**Problem to solve**: Search the records below for the line containing "IC4 pin VCC: VRAW -> 5V". Write out that line and every line after it exactly as written.

───── Exercise materials

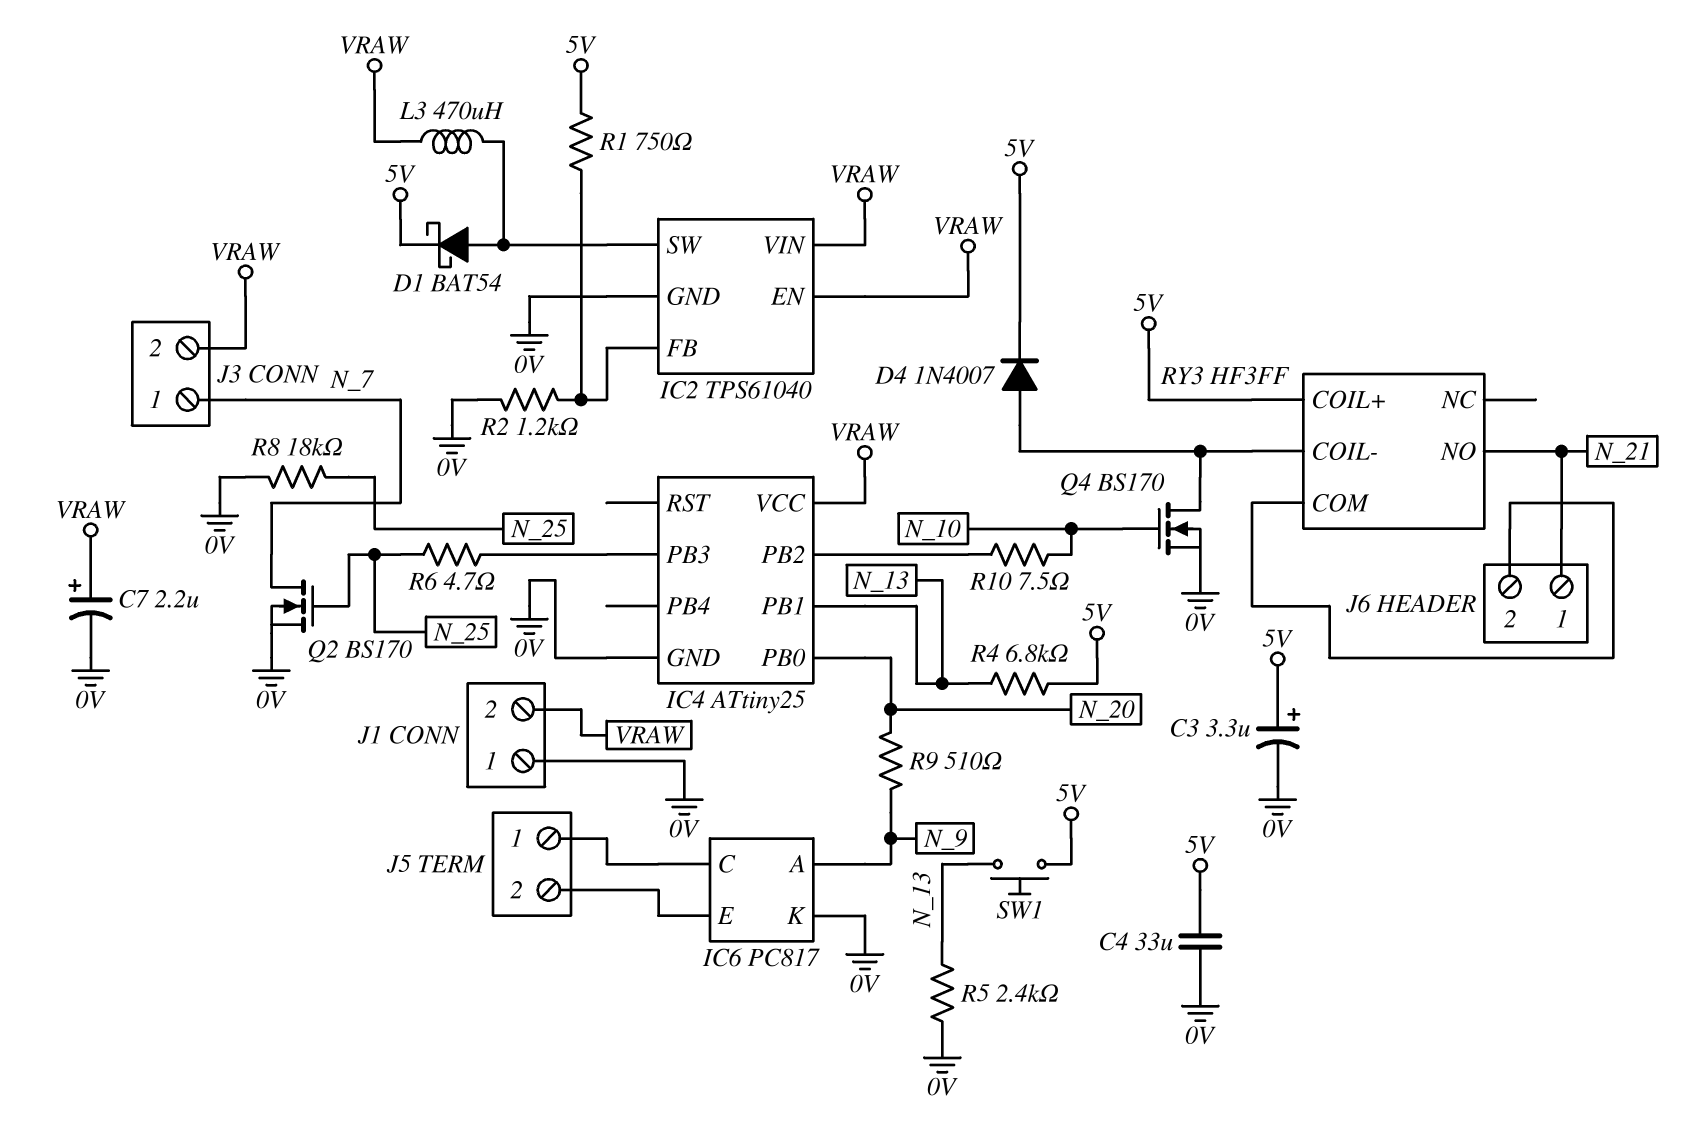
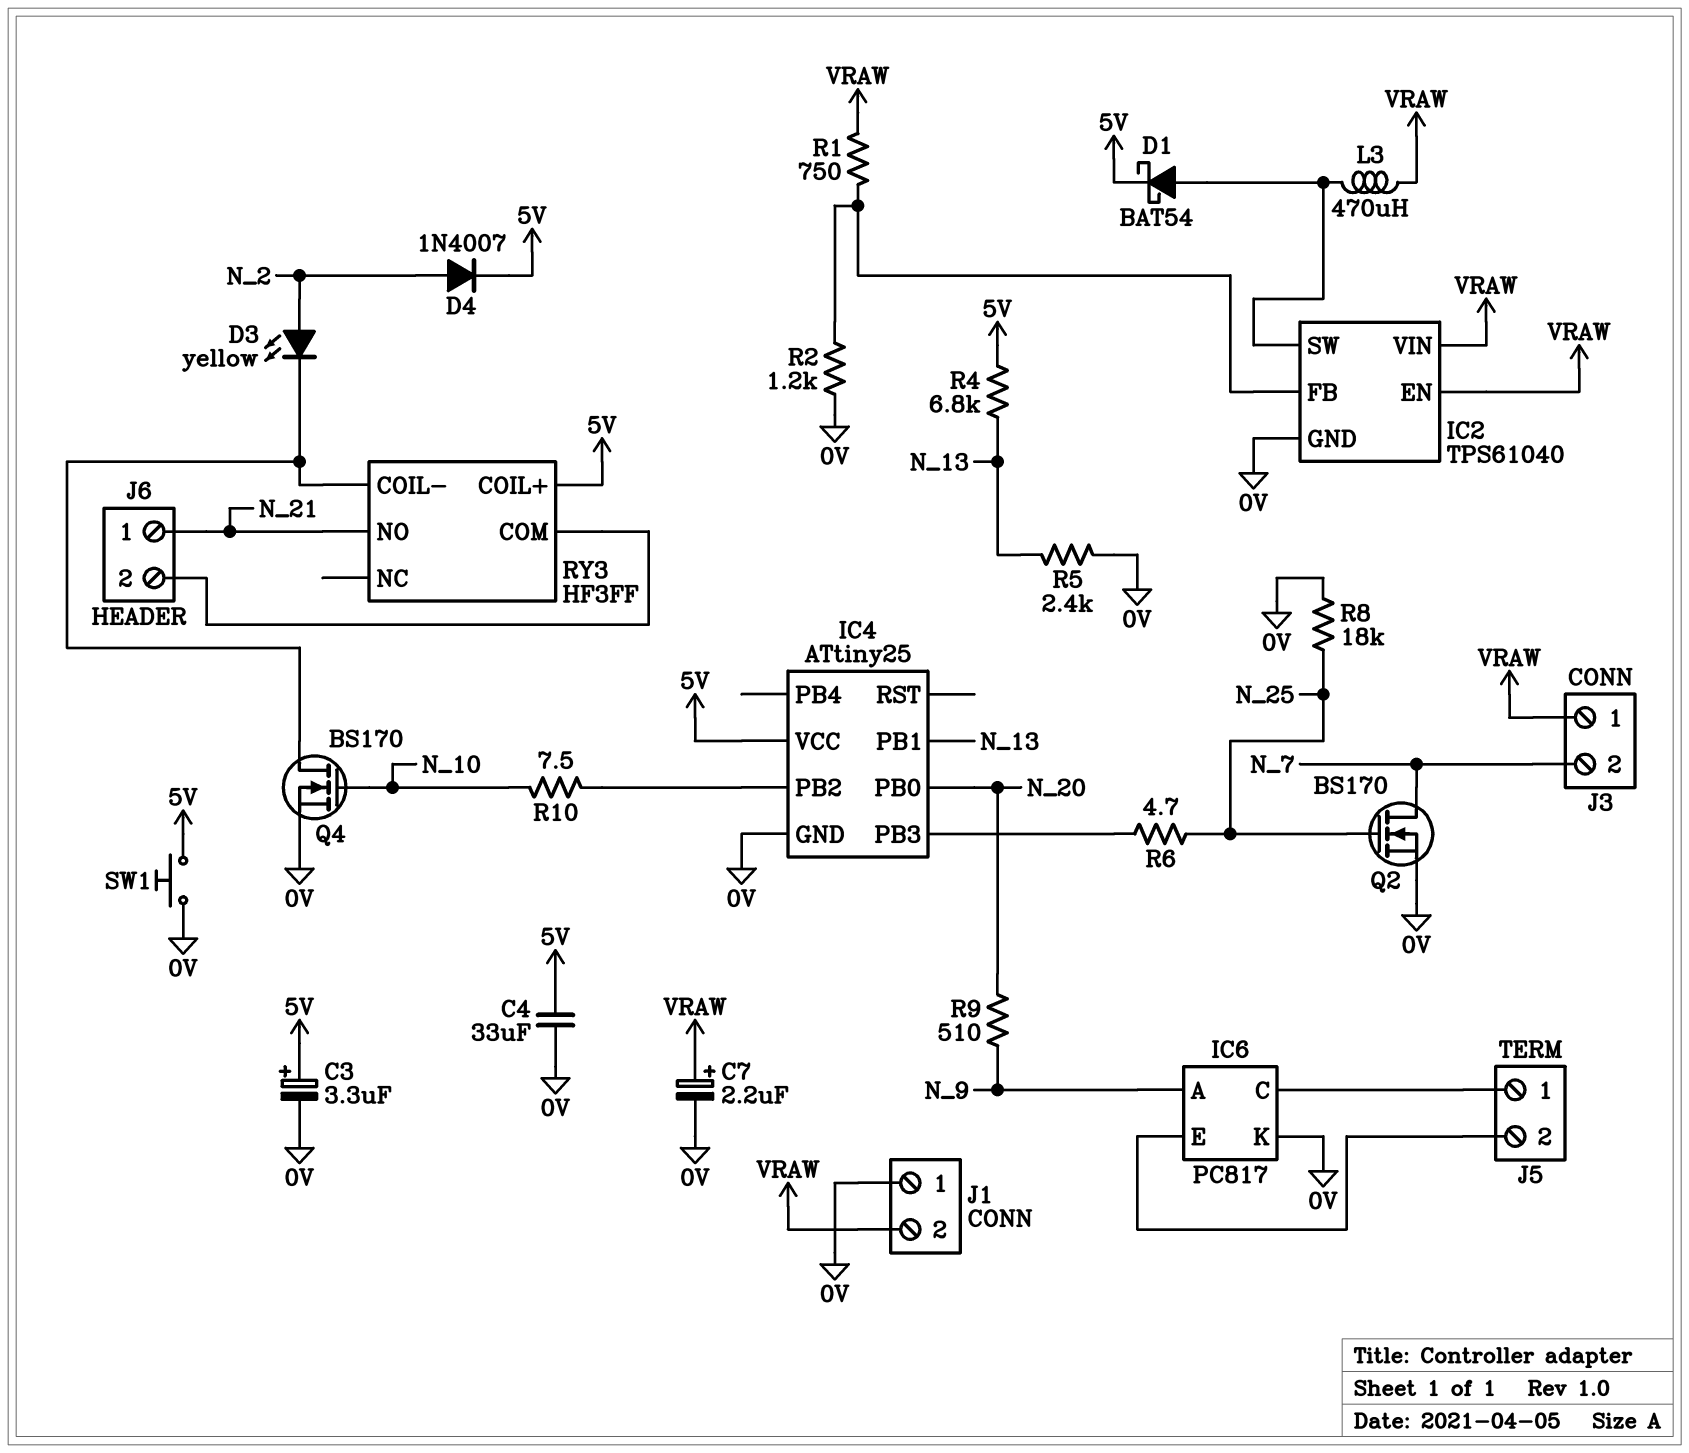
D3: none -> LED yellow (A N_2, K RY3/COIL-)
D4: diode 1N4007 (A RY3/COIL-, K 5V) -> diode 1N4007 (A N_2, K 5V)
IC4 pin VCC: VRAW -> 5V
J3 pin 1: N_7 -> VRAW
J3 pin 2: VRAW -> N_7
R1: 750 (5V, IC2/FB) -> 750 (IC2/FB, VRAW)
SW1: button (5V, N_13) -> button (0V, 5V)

──────────

**Solution to this exercise**:
IC4 pin VCC: VRAW -> 5V
J3 pin 1: N_7 -> VRAW
J3 pin 2: VRAW -> N_7
R1: 750 (5V, IC2/FB) -> 750 (IC2/FB, VRAW)
SW1: button (5V, N_13) -> button (0V, 5V)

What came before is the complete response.